(Object state comparisons)
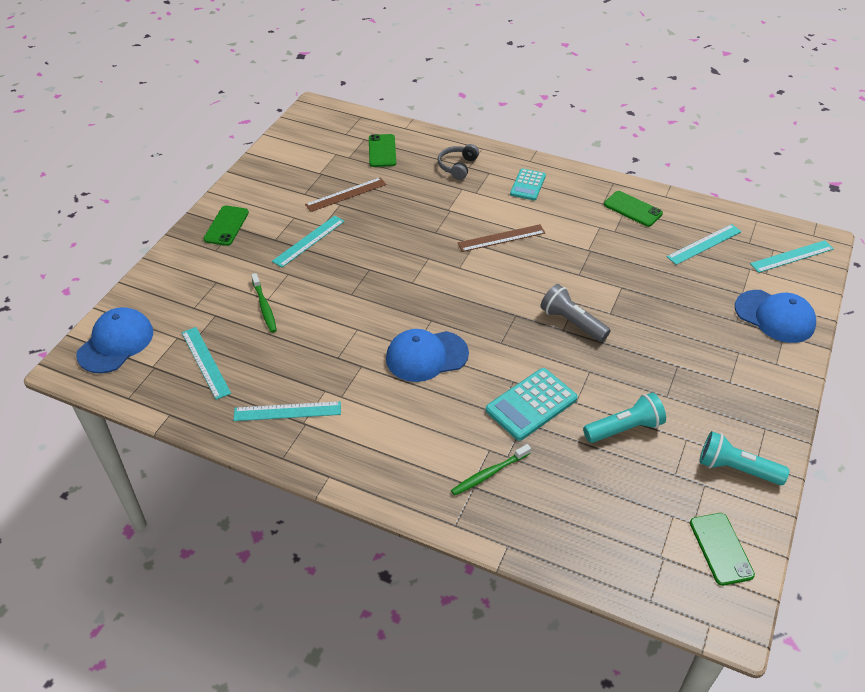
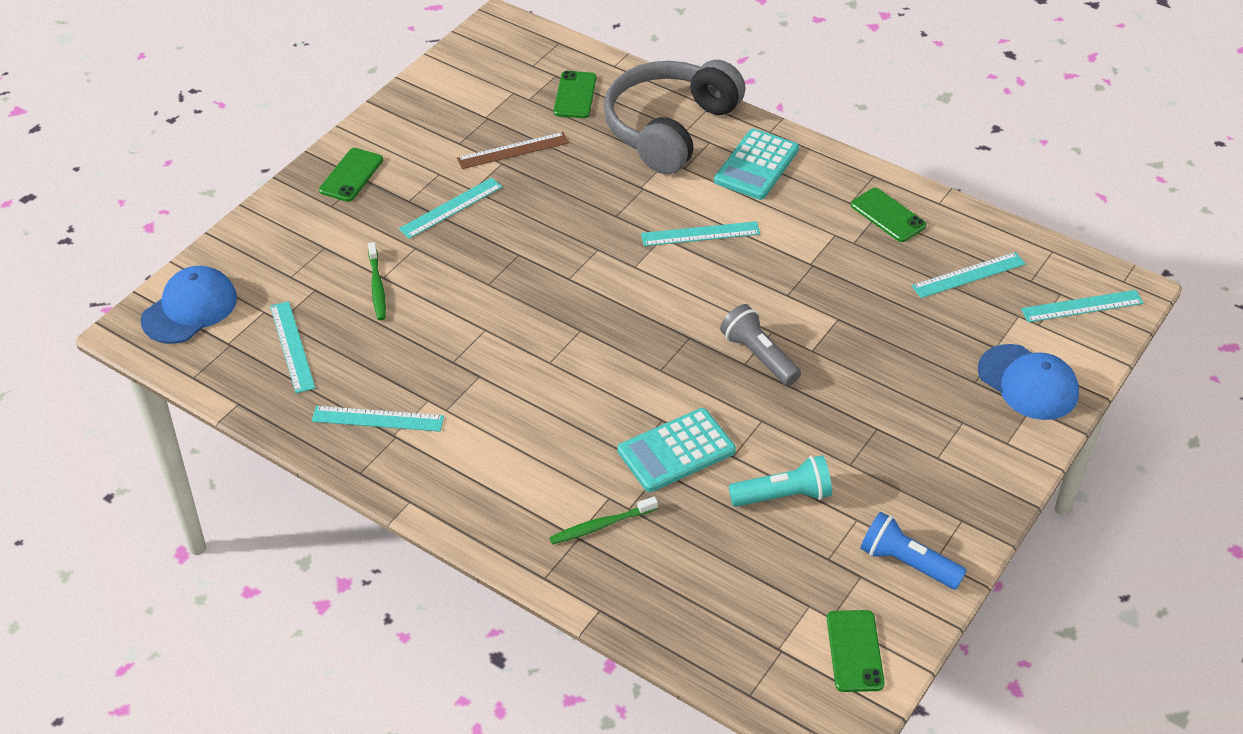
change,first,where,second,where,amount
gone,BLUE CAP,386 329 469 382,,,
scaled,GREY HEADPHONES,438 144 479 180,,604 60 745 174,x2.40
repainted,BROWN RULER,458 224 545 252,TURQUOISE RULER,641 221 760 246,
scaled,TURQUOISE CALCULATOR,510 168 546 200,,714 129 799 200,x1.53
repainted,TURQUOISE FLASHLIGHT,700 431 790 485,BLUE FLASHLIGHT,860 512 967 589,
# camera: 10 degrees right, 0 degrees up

_PROBLEM DESCRIPTION_
Reply with a number alone, the number of lines of the records that hold the word "repainted".

_TASK RESPONSE_
2